TASK GOAL: List every line below that contains the string "kern".

AVAILABLE RECORDS:
'''

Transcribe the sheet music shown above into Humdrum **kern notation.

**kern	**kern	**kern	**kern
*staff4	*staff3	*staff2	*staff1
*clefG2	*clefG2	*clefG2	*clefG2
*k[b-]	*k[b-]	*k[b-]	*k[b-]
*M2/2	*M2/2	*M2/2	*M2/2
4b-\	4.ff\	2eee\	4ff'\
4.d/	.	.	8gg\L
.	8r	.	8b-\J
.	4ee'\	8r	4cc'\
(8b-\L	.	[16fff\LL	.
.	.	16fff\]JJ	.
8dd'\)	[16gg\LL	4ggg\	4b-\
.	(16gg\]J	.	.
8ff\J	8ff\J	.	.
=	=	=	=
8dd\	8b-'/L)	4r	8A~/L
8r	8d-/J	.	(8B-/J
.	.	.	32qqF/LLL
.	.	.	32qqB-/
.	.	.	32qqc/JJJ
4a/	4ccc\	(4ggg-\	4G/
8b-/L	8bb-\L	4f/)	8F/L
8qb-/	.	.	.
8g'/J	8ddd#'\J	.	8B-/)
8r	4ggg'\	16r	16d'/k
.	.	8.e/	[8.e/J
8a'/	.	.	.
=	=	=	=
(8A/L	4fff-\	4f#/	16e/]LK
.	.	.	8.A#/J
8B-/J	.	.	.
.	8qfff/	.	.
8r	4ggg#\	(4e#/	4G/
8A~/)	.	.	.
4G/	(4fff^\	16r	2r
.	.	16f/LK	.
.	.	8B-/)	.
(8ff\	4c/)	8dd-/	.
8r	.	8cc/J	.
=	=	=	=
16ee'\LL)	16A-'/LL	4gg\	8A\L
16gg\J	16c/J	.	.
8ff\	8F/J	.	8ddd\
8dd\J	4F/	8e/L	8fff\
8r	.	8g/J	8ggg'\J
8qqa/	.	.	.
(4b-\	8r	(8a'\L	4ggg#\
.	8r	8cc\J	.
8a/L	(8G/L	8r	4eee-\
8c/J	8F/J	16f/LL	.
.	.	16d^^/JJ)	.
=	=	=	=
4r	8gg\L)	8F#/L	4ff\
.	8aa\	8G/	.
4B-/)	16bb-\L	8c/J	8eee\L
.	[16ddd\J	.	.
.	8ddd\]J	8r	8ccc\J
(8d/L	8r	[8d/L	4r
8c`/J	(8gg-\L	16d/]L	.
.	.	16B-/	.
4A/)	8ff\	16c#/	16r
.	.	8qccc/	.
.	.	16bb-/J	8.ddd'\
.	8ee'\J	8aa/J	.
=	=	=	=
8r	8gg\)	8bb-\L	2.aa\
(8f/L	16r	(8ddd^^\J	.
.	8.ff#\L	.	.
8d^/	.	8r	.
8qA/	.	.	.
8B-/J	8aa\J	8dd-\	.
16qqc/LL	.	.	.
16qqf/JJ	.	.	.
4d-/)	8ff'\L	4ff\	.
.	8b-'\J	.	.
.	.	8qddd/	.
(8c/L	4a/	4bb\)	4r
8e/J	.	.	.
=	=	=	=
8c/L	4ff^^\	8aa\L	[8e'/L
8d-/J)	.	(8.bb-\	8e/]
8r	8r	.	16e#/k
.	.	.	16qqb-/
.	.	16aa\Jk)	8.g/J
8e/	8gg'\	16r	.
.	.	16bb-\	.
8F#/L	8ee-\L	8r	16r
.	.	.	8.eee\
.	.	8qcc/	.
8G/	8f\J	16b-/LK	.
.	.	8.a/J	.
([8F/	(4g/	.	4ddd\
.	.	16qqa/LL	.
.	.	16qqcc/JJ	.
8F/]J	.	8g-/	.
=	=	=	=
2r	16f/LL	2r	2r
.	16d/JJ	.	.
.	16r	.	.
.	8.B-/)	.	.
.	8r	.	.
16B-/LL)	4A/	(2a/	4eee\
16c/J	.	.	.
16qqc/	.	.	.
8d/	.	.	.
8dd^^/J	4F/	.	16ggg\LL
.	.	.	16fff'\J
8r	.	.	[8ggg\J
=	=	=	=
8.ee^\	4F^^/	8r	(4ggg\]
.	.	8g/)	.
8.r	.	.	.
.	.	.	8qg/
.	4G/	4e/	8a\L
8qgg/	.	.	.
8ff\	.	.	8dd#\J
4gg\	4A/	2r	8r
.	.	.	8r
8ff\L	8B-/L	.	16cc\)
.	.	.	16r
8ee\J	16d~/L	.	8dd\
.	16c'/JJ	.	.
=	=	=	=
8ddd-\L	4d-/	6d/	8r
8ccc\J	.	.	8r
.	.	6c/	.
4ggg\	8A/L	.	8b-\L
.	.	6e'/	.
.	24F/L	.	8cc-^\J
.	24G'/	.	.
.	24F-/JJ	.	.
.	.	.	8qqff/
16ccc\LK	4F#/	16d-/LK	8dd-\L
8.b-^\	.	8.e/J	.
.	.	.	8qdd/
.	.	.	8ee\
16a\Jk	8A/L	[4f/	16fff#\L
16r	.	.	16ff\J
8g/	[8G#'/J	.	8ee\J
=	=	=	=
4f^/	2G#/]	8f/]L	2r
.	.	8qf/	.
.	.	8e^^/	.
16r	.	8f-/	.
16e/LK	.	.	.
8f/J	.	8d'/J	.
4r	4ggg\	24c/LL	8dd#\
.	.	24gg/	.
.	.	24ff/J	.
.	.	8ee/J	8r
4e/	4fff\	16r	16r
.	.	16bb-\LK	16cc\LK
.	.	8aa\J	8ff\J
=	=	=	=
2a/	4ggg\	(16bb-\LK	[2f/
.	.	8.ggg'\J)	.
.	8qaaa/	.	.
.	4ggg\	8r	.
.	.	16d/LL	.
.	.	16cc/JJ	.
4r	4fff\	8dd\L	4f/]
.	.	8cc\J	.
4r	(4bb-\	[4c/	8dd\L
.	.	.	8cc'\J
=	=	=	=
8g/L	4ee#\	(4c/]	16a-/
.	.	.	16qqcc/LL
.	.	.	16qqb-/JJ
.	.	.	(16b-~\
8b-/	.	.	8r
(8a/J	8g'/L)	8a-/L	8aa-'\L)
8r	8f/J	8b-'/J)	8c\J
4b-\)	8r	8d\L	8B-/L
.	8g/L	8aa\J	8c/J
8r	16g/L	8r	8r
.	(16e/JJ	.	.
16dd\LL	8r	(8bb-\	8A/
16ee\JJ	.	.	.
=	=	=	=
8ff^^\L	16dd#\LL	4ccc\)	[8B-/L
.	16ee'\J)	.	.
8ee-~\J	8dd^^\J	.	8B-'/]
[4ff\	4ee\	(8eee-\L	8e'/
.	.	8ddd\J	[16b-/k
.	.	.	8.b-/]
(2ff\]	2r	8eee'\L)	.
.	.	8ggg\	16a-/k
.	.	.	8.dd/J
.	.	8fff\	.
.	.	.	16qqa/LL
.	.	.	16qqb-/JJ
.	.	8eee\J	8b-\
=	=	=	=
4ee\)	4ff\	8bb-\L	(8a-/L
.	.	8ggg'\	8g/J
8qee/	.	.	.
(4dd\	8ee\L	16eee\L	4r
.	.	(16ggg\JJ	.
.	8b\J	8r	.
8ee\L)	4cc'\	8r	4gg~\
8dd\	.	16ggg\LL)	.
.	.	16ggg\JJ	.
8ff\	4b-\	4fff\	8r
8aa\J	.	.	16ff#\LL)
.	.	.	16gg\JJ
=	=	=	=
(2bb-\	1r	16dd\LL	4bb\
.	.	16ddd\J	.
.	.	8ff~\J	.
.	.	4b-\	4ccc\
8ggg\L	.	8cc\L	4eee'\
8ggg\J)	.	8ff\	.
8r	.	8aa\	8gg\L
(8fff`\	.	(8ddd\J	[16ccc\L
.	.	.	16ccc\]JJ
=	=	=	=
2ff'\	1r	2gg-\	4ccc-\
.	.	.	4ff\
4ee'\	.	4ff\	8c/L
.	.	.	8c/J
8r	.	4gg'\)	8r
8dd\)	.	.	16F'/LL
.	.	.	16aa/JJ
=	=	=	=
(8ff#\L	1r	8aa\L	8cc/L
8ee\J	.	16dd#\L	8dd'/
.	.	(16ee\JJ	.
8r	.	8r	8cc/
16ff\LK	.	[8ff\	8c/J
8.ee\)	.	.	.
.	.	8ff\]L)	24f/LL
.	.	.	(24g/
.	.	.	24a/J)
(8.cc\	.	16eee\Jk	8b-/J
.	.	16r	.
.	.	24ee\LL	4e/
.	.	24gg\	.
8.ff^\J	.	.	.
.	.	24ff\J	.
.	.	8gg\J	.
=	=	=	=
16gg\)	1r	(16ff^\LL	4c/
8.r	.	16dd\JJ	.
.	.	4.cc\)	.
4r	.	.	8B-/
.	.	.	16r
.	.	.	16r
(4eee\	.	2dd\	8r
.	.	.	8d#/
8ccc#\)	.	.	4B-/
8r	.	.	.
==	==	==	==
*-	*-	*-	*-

'''

OUTPUT FOR THIS EXERCISE:
Transcribe the sheet music shown above into Humdrum **kern notation.
**kern	**kern	**kern	**kern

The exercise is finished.